::: Exercise material

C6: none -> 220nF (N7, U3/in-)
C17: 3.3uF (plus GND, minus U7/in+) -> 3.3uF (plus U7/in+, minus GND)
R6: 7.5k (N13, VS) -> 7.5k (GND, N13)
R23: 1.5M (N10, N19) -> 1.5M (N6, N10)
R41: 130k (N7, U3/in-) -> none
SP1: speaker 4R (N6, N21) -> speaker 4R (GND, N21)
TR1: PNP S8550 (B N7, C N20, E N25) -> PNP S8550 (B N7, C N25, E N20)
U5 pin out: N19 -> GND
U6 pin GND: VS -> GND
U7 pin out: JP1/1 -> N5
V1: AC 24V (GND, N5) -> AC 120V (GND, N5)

::::::
::: Exercise material

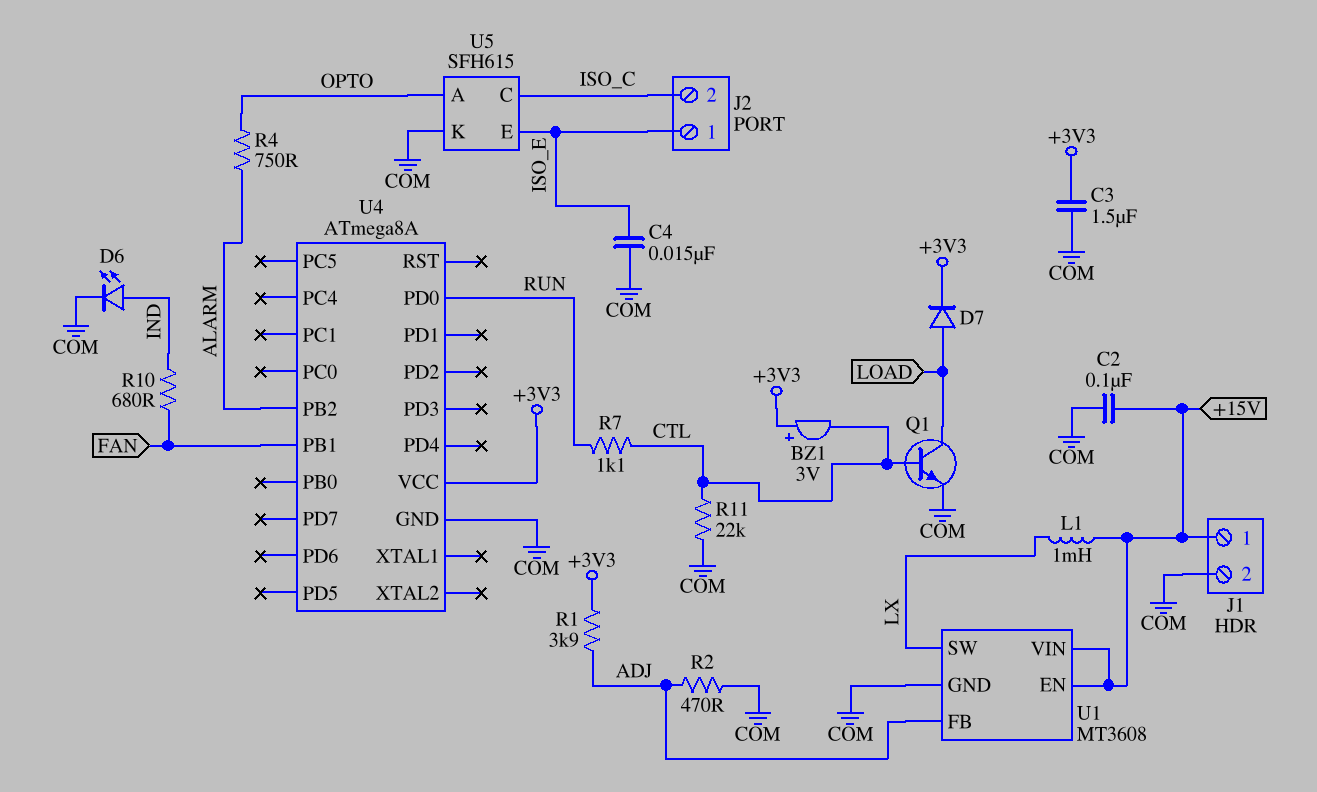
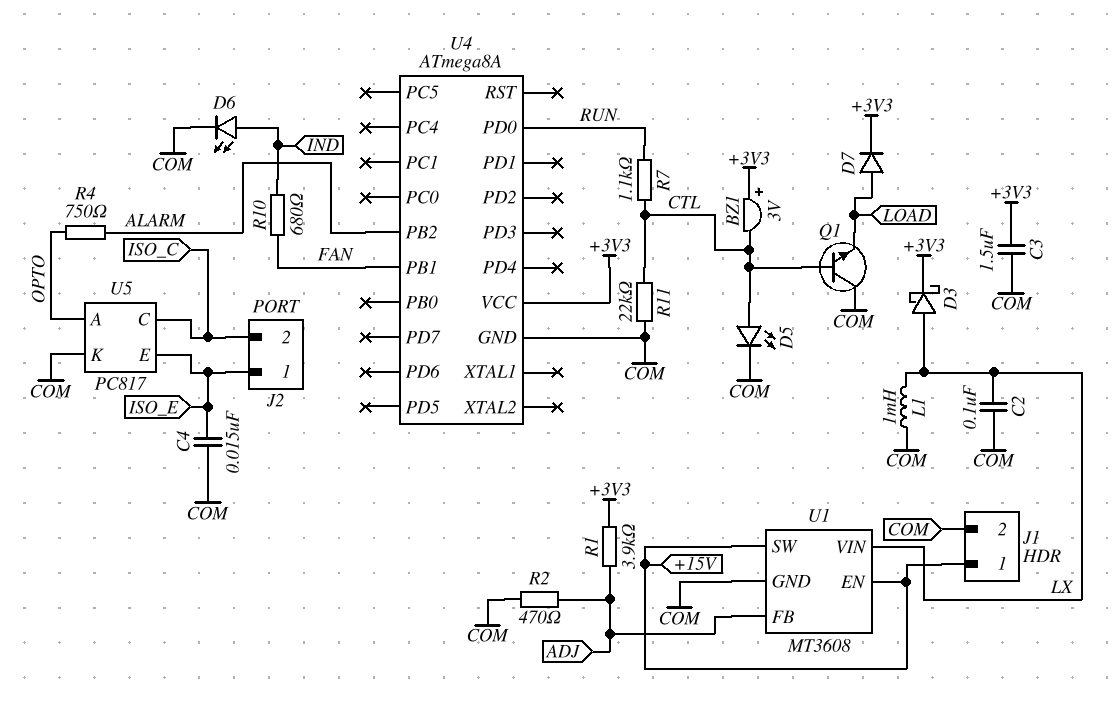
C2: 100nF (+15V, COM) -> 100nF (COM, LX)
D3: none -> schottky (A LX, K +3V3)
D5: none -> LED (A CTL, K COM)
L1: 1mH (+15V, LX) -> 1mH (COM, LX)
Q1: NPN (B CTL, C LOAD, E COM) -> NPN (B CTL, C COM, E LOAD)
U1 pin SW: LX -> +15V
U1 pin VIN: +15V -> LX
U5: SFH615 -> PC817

::::::

Task:
Every line above that carries the string "none" should be copied.

Solution to the problem:
C6: none -> 220nF (N7, U3/in-)
R41: 130k (N7, U3/in-) -> none
D3: none -> schottky (A LX, K +3V3)
D5: none -> LED (A CTL, K COM)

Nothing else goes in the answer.